SOURCE MATERIAL.
□ □ □
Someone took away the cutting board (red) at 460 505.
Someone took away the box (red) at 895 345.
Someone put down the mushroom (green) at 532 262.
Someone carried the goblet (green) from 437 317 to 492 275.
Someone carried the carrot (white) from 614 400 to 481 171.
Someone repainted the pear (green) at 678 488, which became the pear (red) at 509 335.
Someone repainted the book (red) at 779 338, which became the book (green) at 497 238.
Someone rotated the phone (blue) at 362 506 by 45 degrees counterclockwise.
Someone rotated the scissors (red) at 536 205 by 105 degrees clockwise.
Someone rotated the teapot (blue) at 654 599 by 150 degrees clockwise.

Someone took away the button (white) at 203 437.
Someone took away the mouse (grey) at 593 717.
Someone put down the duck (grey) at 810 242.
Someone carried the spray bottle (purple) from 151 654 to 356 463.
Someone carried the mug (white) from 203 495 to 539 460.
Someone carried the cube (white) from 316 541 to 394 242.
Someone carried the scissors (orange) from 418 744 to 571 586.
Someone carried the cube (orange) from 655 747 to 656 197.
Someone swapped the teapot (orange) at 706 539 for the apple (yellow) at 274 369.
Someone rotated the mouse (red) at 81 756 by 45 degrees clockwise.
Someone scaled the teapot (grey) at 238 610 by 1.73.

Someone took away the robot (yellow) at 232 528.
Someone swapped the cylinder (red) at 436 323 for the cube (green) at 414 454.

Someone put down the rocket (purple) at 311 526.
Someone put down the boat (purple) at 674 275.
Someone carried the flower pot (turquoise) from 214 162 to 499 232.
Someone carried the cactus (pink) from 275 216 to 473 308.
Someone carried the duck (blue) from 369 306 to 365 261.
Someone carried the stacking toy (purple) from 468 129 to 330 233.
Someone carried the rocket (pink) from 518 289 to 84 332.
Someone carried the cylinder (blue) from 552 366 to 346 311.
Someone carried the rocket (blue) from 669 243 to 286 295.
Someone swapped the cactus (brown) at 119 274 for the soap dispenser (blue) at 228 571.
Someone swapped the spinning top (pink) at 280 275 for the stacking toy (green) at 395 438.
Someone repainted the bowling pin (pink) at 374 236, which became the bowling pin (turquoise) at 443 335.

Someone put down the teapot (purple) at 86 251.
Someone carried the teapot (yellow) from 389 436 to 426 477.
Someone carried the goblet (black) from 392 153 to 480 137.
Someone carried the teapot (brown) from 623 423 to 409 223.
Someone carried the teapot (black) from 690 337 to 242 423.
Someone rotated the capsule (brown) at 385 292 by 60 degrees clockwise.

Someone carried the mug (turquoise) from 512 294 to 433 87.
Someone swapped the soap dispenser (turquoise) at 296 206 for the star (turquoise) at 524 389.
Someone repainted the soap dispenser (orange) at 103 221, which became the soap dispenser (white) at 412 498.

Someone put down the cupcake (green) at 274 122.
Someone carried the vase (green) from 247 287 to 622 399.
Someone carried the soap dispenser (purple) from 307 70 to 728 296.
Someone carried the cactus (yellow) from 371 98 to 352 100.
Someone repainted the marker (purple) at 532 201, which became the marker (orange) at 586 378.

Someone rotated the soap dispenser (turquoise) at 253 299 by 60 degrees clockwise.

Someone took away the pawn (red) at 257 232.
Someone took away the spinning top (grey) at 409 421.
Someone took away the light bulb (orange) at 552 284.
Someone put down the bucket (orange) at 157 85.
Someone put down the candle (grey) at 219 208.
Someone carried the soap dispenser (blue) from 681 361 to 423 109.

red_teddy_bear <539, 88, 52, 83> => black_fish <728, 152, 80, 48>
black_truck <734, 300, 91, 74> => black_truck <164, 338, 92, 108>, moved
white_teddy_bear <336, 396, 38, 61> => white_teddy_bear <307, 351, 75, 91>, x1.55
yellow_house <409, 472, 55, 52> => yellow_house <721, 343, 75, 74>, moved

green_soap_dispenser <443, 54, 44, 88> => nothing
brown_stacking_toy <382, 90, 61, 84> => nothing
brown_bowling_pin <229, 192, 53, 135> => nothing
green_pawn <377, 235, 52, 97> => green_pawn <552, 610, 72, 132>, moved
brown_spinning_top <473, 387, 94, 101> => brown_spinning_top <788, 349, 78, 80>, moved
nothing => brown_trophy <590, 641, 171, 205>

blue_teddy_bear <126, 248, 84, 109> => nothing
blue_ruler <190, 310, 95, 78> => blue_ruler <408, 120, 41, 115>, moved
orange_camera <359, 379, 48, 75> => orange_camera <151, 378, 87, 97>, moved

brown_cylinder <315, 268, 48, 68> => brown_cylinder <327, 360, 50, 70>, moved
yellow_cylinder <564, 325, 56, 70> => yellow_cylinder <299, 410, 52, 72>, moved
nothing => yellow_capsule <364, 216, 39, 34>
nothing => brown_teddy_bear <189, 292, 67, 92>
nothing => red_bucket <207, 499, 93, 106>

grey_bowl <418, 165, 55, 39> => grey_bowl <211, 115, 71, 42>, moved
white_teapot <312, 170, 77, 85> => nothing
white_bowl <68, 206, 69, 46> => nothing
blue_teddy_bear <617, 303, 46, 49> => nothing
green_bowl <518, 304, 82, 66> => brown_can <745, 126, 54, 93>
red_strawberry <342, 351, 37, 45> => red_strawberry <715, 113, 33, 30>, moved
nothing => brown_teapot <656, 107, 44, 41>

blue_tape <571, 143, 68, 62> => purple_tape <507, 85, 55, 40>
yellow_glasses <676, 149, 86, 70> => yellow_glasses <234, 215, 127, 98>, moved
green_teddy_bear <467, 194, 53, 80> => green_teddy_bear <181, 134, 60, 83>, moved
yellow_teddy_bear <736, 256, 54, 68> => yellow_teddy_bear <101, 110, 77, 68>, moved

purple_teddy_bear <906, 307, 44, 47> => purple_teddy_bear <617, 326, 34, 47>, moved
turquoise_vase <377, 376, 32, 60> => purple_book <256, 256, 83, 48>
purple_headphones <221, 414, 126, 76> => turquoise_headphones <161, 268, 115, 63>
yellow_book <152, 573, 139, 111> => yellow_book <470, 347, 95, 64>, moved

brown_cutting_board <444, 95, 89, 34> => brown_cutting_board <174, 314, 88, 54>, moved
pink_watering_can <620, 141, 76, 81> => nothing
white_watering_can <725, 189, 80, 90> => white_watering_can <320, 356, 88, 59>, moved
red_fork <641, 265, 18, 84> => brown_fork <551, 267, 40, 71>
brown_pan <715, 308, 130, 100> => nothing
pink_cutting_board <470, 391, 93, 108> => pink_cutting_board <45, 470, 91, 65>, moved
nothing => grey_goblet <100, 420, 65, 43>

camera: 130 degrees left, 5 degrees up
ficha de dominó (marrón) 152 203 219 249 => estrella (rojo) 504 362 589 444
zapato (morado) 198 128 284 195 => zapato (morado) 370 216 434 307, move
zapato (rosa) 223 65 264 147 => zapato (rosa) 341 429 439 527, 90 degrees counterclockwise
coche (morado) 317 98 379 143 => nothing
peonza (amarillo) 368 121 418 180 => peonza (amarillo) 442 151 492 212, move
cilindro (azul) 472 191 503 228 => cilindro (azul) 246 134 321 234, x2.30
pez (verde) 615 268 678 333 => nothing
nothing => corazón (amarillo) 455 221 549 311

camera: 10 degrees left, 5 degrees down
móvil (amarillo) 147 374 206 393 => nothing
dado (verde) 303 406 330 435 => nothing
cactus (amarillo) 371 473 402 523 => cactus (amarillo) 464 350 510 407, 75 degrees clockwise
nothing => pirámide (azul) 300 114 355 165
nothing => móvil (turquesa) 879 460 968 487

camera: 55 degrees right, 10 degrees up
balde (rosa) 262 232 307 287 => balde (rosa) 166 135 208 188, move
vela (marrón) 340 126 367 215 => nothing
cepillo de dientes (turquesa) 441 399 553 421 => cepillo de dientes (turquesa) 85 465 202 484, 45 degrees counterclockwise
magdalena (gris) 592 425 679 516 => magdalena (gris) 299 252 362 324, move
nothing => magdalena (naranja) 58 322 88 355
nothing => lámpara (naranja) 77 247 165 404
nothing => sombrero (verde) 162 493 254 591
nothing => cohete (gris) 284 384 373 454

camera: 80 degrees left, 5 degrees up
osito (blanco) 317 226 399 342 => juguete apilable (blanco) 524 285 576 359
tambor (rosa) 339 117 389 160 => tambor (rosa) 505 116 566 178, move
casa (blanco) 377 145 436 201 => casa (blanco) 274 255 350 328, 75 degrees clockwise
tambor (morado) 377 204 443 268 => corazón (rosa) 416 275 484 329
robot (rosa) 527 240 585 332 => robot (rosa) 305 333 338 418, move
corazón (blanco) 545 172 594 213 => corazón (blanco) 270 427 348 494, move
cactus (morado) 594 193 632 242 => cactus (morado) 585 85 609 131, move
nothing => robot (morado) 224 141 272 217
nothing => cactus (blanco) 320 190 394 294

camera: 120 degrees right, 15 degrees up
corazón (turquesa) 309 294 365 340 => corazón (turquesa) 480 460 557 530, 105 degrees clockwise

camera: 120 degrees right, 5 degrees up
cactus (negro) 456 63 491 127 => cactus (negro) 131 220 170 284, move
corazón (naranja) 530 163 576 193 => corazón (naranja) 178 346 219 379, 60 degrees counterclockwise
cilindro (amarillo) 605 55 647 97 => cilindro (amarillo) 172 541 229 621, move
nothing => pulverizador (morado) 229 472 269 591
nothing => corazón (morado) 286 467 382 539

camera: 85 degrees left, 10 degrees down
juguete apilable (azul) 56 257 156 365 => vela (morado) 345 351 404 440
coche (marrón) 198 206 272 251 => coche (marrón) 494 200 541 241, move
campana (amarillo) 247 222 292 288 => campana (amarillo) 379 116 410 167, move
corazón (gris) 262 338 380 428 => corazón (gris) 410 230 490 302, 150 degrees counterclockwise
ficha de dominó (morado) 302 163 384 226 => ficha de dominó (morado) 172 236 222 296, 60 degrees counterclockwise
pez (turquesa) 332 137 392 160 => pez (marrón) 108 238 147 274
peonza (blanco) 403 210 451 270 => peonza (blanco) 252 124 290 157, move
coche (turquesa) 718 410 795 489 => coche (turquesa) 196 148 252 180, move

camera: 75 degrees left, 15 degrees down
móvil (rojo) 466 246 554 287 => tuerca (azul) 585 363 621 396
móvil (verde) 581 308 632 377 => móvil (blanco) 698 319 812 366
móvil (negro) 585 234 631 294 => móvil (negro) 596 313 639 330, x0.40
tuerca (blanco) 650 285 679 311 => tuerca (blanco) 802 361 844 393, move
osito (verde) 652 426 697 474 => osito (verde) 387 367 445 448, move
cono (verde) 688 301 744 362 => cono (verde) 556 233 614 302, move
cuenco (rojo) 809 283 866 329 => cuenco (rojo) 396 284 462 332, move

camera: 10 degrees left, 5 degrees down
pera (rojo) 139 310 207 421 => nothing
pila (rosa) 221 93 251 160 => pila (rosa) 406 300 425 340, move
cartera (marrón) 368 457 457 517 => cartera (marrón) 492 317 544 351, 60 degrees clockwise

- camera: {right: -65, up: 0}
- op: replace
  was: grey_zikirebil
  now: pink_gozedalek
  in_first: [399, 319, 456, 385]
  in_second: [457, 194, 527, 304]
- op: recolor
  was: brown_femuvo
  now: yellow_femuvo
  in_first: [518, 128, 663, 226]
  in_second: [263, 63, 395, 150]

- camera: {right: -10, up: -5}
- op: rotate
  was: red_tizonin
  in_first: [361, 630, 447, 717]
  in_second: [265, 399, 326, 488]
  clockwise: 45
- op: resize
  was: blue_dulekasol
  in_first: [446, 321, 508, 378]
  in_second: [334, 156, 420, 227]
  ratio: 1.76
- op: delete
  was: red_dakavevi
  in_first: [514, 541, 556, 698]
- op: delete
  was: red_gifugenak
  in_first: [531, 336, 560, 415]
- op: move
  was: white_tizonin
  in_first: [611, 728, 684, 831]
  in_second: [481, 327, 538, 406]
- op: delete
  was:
□ □ □
TASK DESCRIPTION.
The expected output is every line of the records in which the string "zapato" appears.

ANSWER SPACE.
zapato (morado) 198 128 284 195 => zapato (morado) 370 216 434 307, move
zapato (rosa) 223 65 264 147 => zapato (rosa) 341 429 439 527, 90 degrees counterclockwise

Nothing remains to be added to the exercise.